> [Data for review]
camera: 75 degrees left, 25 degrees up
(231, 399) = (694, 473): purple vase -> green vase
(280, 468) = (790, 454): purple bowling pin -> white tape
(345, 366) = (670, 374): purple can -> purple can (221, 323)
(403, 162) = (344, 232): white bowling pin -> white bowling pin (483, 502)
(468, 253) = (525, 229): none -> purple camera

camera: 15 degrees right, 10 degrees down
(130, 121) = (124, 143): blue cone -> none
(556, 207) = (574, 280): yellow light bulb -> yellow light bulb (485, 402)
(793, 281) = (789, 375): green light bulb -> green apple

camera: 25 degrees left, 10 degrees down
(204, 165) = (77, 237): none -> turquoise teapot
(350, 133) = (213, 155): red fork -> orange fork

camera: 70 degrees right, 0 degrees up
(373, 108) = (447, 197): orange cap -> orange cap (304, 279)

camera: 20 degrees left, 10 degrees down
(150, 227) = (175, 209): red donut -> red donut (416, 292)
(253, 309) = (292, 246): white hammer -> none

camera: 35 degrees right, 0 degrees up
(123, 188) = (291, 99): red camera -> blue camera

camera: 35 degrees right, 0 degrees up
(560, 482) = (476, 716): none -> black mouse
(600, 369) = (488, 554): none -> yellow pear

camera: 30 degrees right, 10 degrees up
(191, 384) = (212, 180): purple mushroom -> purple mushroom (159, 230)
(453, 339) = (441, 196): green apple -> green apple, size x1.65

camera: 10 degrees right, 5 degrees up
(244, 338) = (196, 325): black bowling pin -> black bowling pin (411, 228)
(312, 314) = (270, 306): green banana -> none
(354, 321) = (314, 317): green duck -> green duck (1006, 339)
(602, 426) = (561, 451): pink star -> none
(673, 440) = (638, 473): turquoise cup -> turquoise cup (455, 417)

> [Exercise]
Please set down the entire material above exactly as presented.

> [Expected answer]
camera: 75 degrees left, 25 degrees up
(231, 399) = (694, 473): purple vase -> green vase
(280, 468) = (790, 454): purple bowling pin -> white tape
(345, 366) = (670, 374): purple can -> purple can (221, 323)
(403, 162) = (344, 232): white bowling pin -> white bowling pin (483, 502)
(468, 253) = (525, 229): none -> purple camera

camera: 15 degrees right, 10 degrees down
(130, 121) = (124, 143): blue cone -> none
(556, 207) = (574, 280): yellow light bulb -> yellow light bulb (485, 402)
(793, 281) = (789, 375): green light bulb -> green apple

camera: 25 degrees left, 10 degrees down
(204, 165) = (77, 237): none -> turquoise teapot
(350, 133) = (213, 155): red fork -> orange fork

camera: 70 degrees right, 0 degrees up
(373, 108) = (447, 197): orange cap -> orange cap (304, 279)

camera: 20 degrees left, 10 degrees down
(150, 227) = (175, 209): red donut -> red donut (416, 292)
(253, 309) = (292, 246): white hammer -> none

camera: 35 degrees right, 0 degrees up
(123, 188) = (291, 99): red camera -> blue camera

camera: 35 degrees right, 0 degrees up
(560, 482) = (476, 716): none -> black mouse
(600, 369) = (488, 554): none -> yellow pear

camera: 30 degrees right, 10 degrees up
(191, 384) = (212, 180): purple mushroom -> purple mushroom (159, 230)
(453, 339) = (441, 196): green apple -> green apple, size x1.65

camera: 10 degrees right, 5 degrees up
(244, 338) = (196, 325): black bowling pin -> black bowling pin (411, 228)
(312, 314) = (270, 306): green banana -> none
(354, 321) = (314, 317): green duck -> green duck (1006, 339)
(602, 426) = (561, 451): pink star -> none
(673, 440) = (638, 473): turquoise cup -> turquoise cup (455, 417)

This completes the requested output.